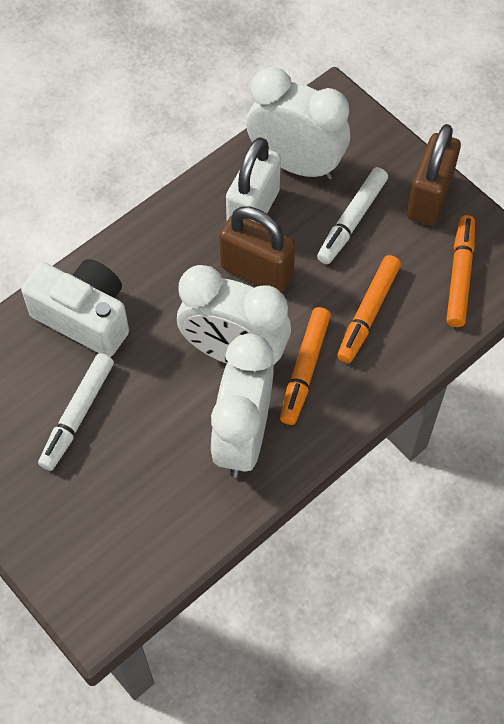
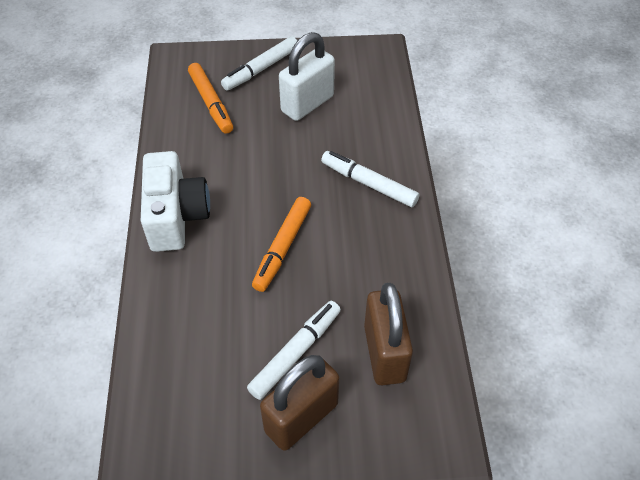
orange marker: 3 -> 2
white clock: 3 -> 0
white marker: 2 -> 3

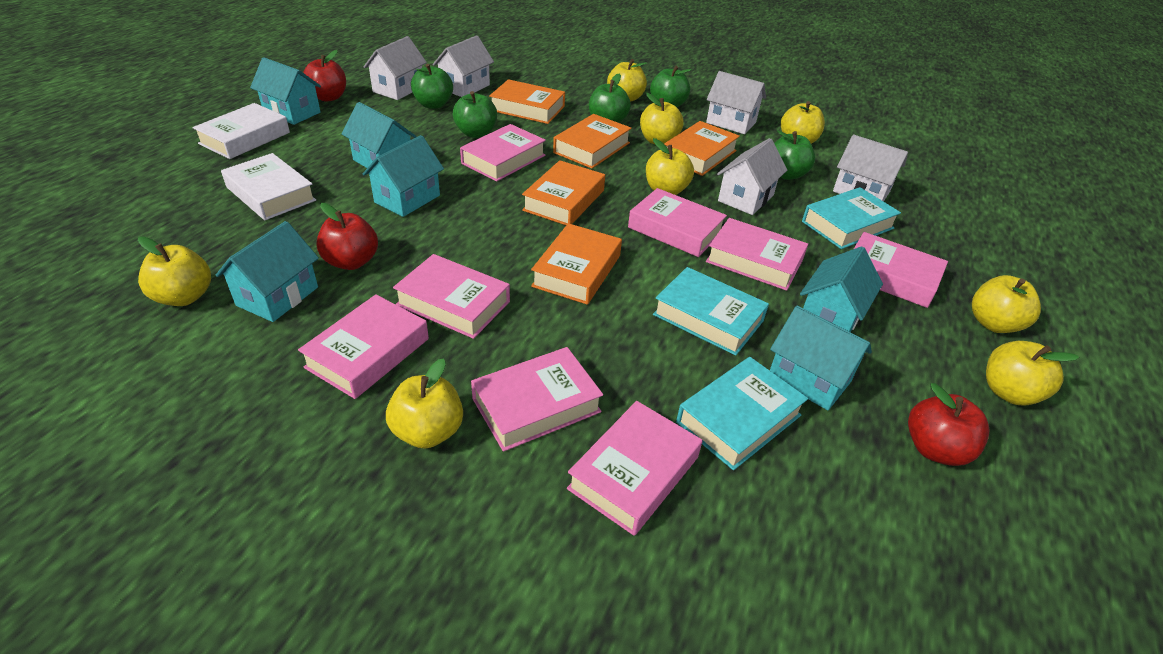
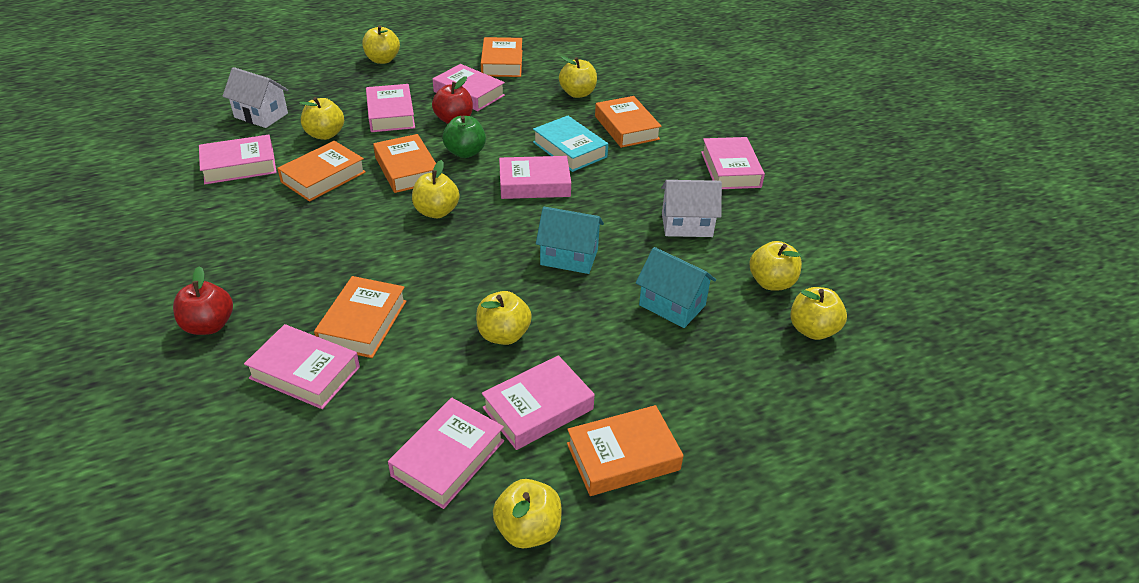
green apple: 5 -> 1
orange book: 5 -> 6
red apple: 3 -> 2
turquoise book: 3 -> 1
turquoise house: 6 -> 2
white book: 2 -> 0
white house: 5 -> 2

....................

## What you are asked to do
Reproduce all of the entries above word for word, but leave out their pictures.

## Solution for this task
orange marker: 3 -> 2
white clock: 3 -> 0
white marker: 2 -> 3

green apple: 5 -> 1
orange book: 5 -> 6
red apple: 3 -> 2
turquoise book: 3 -> 1
turquoise house: 6 -> 2
white book: 2 -> 0
white house: 5 -> 2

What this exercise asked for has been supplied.